Give again, word for word, every line in the entries below from the line with "(352, 148) = (223, 284): turquoise" up to and including the line with "(253, 249) = (313, 340): none -> yellow lemon", and no other line.

^^^^^^^^

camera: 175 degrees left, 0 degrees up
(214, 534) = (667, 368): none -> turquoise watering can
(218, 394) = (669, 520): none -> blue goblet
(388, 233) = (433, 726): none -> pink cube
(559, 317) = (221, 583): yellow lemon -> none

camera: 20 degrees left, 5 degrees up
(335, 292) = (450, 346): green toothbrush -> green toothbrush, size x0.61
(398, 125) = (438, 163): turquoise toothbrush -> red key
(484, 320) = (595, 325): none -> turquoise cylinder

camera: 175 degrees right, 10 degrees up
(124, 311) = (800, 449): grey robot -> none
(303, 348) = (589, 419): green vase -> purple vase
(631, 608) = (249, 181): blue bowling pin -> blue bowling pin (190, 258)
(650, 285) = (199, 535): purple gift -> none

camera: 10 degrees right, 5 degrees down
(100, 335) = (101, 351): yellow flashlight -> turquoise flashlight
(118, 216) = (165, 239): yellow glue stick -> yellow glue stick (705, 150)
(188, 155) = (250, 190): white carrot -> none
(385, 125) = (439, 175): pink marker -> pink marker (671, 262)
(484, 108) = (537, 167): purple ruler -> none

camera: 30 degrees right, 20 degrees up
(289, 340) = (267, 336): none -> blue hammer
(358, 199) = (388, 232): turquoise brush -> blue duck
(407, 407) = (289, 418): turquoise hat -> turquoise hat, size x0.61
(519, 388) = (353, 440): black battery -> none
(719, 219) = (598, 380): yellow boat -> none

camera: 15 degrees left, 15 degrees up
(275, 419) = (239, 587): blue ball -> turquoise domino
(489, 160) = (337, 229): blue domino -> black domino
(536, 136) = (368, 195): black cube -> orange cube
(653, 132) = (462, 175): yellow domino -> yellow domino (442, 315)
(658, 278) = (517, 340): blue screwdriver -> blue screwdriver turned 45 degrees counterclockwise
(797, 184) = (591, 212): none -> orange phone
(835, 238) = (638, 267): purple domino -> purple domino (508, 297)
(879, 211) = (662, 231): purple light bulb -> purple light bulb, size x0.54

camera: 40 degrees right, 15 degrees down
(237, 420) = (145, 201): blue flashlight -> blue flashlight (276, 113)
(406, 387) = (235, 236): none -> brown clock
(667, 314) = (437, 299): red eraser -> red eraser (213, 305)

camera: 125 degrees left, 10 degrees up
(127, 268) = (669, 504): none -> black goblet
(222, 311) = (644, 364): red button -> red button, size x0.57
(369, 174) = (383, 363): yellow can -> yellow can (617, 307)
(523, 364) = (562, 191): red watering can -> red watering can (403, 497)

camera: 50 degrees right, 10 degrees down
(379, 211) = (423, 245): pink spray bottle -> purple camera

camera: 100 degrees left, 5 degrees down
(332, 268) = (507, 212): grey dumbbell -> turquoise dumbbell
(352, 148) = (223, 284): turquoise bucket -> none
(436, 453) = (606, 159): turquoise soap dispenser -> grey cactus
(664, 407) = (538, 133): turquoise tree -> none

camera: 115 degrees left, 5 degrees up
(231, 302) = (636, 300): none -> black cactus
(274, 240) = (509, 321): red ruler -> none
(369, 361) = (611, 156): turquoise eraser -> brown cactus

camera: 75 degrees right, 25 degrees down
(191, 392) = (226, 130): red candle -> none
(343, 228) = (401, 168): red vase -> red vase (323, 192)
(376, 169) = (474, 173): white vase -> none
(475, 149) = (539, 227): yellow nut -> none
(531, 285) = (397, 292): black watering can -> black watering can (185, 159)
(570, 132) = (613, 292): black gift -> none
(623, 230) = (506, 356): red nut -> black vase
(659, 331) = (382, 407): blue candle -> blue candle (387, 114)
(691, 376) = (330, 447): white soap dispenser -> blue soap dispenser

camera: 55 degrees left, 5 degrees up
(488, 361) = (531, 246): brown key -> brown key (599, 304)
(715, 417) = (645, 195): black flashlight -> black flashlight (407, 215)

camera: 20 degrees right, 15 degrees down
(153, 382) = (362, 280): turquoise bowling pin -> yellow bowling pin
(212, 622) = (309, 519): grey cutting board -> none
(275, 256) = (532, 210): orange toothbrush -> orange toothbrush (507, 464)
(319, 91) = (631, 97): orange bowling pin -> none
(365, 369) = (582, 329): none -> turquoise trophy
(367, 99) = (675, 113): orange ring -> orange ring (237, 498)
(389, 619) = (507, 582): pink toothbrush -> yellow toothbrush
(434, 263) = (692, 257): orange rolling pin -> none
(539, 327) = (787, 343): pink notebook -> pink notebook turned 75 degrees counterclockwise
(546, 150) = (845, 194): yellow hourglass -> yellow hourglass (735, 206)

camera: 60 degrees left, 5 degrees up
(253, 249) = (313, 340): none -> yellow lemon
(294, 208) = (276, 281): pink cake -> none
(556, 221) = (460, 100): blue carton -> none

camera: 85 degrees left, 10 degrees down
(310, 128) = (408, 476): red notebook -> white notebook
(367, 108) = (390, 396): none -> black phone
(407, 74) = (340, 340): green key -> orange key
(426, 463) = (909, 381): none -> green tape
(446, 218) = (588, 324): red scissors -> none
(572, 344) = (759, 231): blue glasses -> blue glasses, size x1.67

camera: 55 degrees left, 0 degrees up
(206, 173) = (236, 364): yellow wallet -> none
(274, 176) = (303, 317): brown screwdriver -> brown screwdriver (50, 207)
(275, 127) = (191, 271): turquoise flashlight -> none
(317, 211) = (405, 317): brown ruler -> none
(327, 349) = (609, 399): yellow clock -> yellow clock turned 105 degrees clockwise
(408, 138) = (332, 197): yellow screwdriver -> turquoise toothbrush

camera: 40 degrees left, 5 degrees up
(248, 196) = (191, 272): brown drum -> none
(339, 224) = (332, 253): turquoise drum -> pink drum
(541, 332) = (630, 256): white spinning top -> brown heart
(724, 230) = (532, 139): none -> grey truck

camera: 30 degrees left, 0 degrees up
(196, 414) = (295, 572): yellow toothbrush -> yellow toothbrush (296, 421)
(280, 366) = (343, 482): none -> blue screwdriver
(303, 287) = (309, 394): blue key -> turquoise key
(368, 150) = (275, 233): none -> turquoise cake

^^^^^^^^

Task solution -
(352, 148) = (223, 284): turquoise bucket -> none
(436, 453) = (606, 159): turquoise soap dispenser -> grey cactus
(664, 407) = (538, 133): turquoise tree -> none

camera: 115 degrees left, 5 degrees up
(231, 302) = (636, 300): none -> black cactus
(274, 240) = (509, 321): red ruler -> none
(369, 361) = (611, 156): turquoise eraser -> brown cactus

camera: 75 degrees right, 25 degrees down
(191, 392) = (226, 130): red candle -> none
(343, 228) = (401, 168): red vase -> red vase (323, 192)
(376, 169) = (474, 173): white vase -> none
(475, 149) = (539, 227): yellow nut -> none
(531, 285) = (397, 292): black watering can -> black watering can (185, 159)
(570, 132) = (613, 292): black gift -> none
(623, 230) = (506, 356): red nut -> black vase
(659, 331) = (382, 407): blue candle -> blue candle (387, 114)
(691, 376) = (330, 447): white soap dispenser -> blue soap dispenser

camera: 55 degrees left, 5 degrees up
(488, 361) = (531, 246): brown key -> brown key (599, 304)
(715, 417) = (645, 195): black flashlight -> black flashlight (407, 215)

camera: 20 degrees right, 15 degrees down
(153, 382) = (362, 280): turquoise bowling pin -> yellow bowling pin
(212, 622) = (309, 519): grey cutting board -> none
(275, 256) = (532, 210): orange toothbrush -> orange toothbrush (507, 464)
(319, 91) = (631, 97): orange bowling pin -> none
(365, 369) = (582, 329): none -> turquoise trophy
(367, 99) = (675, 113): orange ring -> orange ring (237, 498)
(389, 619) = (507, 582): pink toothbrush -> yellow toothbrush
(434, 263) = (692, 257): orange rolling pin -> none
(539, 327) = (787, 343): pink notebook -> pink notebook turned 75 degrees counterclockwise
(546, 150) = (845, 194): yellow hourglass -> yellow hourglass (735, 206)

camera: 60 degrees left, 5 degrees up
(253, 249) = (313, 340): none -> yellow lemon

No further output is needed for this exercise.